- EXERCISE BRIEF
Every line of the entries that holds the word "gone" is to be copied.

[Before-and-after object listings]
______

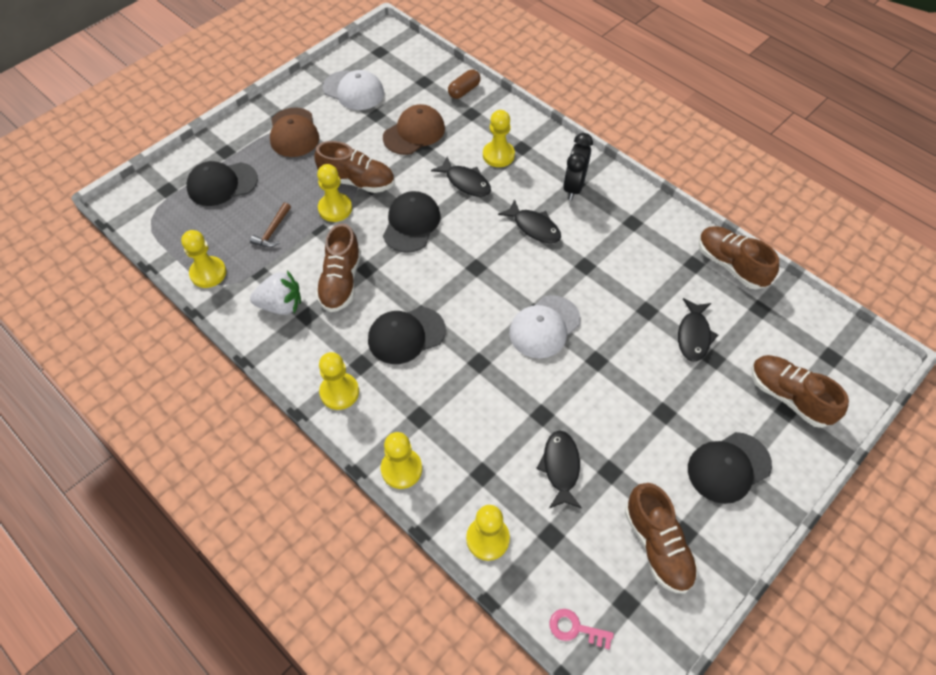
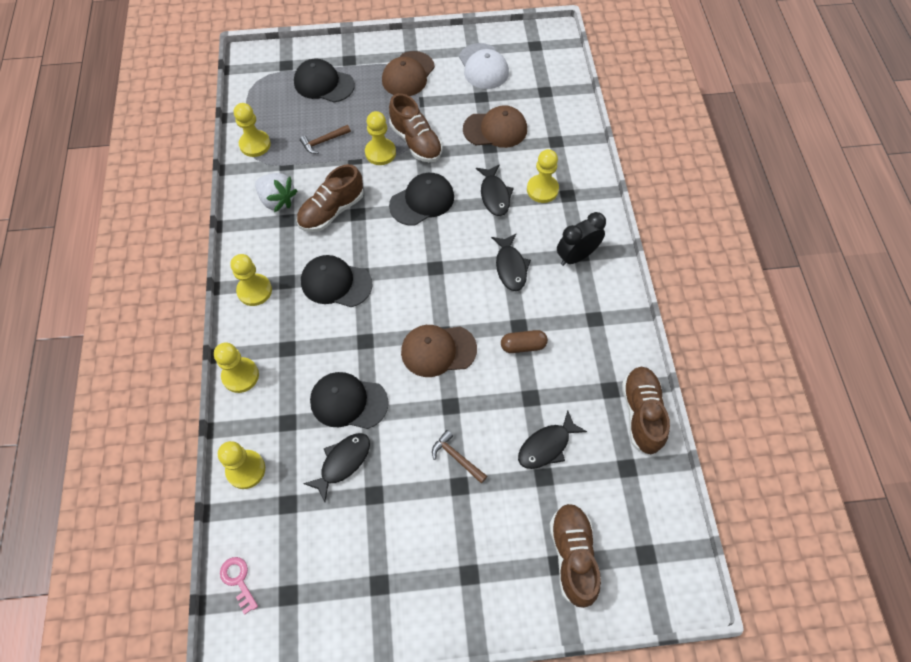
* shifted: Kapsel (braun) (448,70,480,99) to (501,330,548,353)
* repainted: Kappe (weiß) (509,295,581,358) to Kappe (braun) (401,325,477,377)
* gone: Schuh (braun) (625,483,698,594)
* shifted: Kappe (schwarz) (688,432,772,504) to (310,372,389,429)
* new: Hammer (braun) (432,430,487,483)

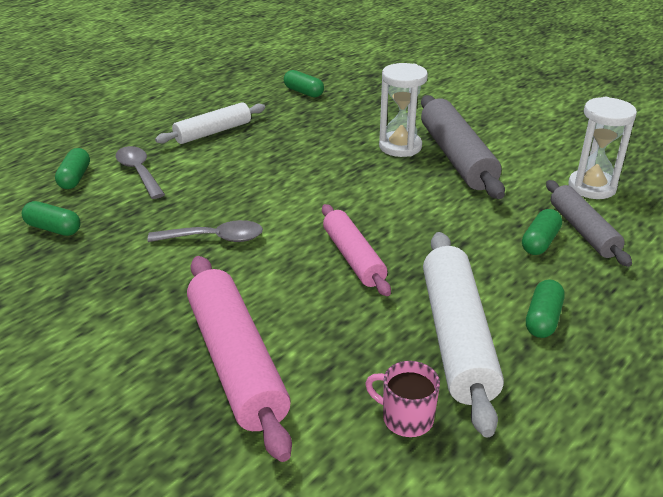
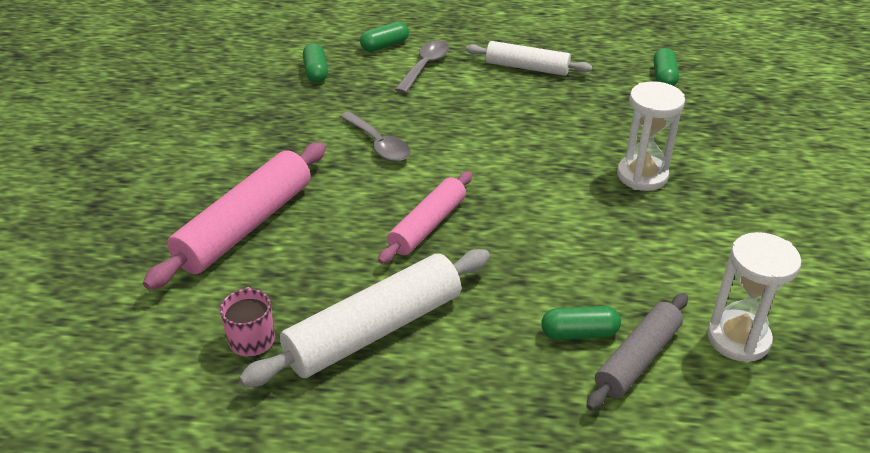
* gone: Nudelholz (grau) (421,95,505,199)
* gone: Kapsel (grün) (526,280,565,338)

______

- OUTPUT OF THE TASK
* gone: Schuh (braun) (625,483,698,594)
* gone: Nudelholz (grau) (421,95,505,199)
* gone: Kapsel (grün) (526,280,565,338)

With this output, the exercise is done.